▶ [Stored data]
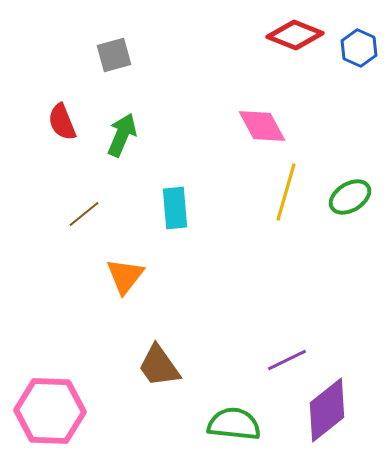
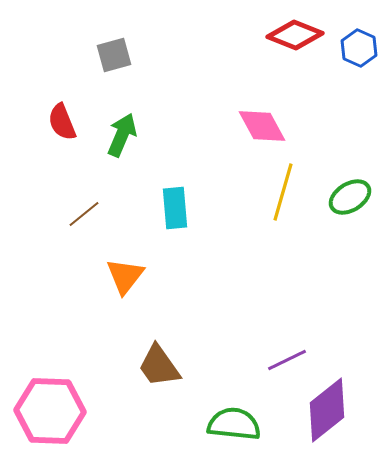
yellow line: moved 3 px left
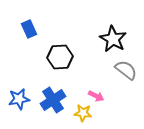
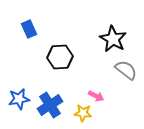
blue cross: moved 3 px left, 5 px down
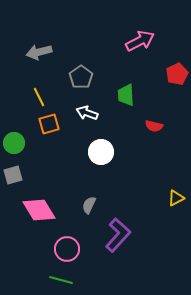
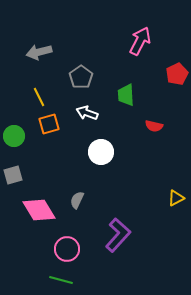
pink arrow: rotated 36 degrees counterclockwise
green circle: moved 7 px up
gray semicircle: moved 12 px left, 5 px up
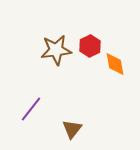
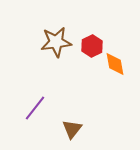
red hexagon: moved 2 px right
brown star: moved 8 px up
purple line: moved 4 px right, 1 px up
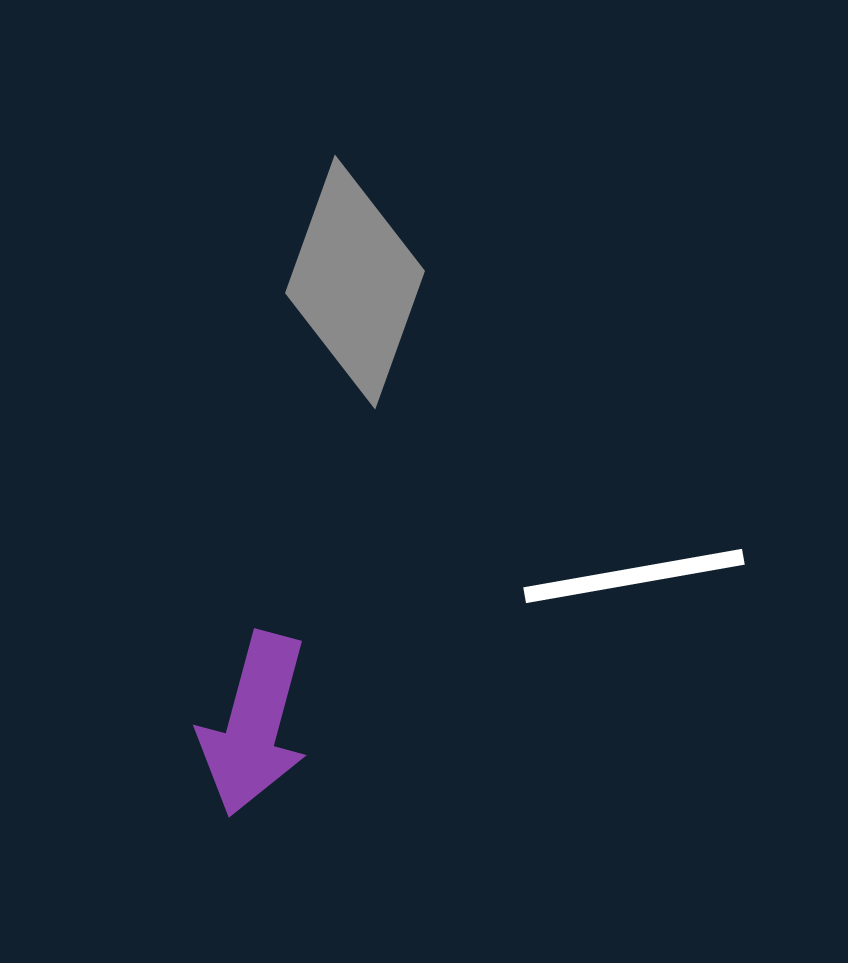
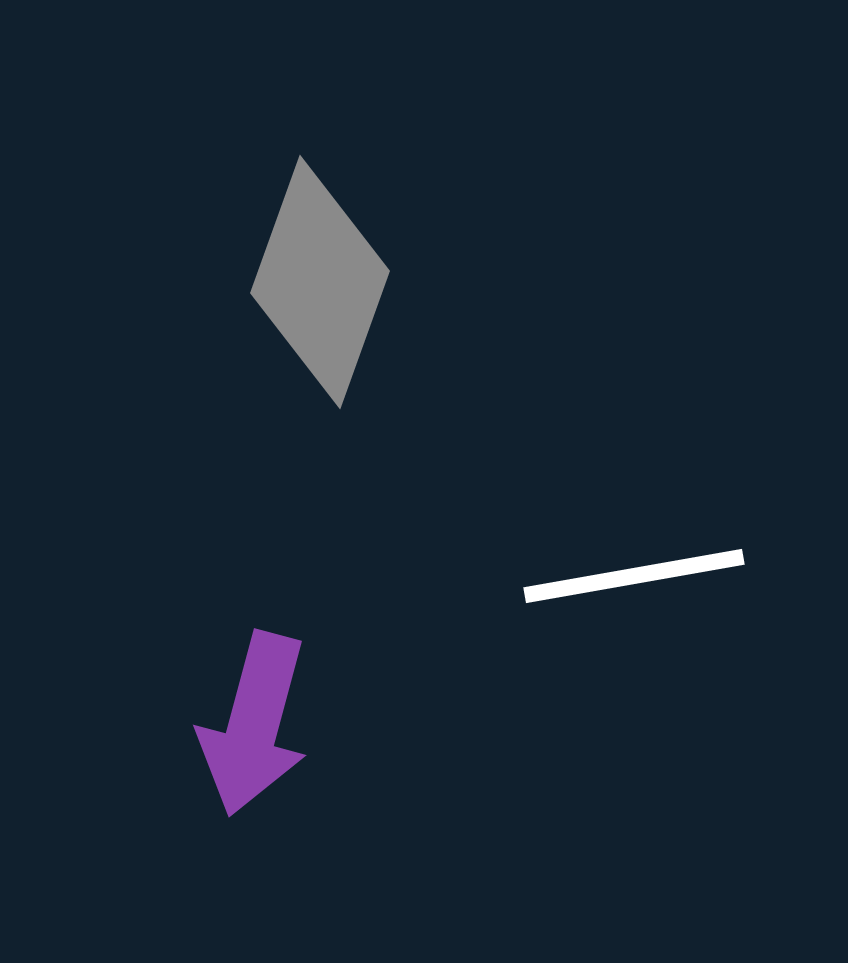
gray diamond: moved 35 px left
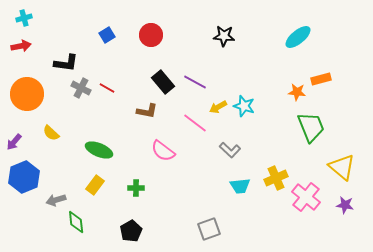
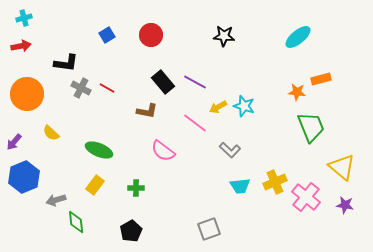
yellow cross: moved 1 px left, 4 px down
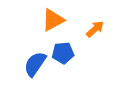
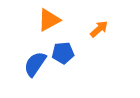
orange triangle: moved 4 px left
orange arrow: moved 4 px right
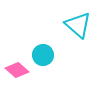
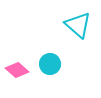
cyan circle: moved 7 px right, 9 px down
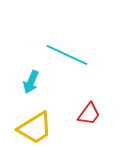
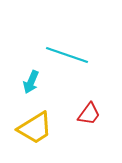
cyan line: rotated 6 degrees counterclockwise
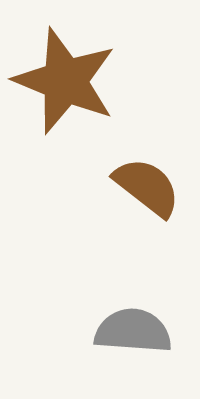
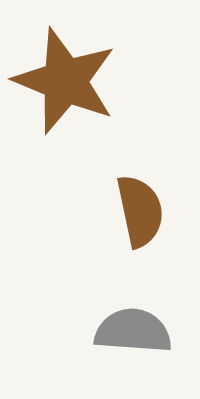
brown semicircle: moved 7 px left, 24 px down; rotated 40 degrees clockwise
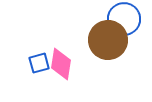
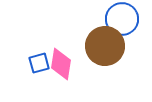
blue circle: moved 2 px left
brown circle: moved 3 px left, 6 px down
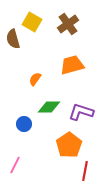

▶ [Description of the task] What you return should be only the exact lines from the top of the entries through the line with "brown star: moved 8 px up", minus the pictures.

▶ [Exercise output]
yellow line: moved 3 px left
blue cross: moved 3 px left, 5 px down
pink arrow: rotated 36 degrees counterclockwise
green circle: moved 7 px up
gray semicircle: moved 12 px left, 5 px up
red hexagon: moved 2 px right
brown star: moved 8 px up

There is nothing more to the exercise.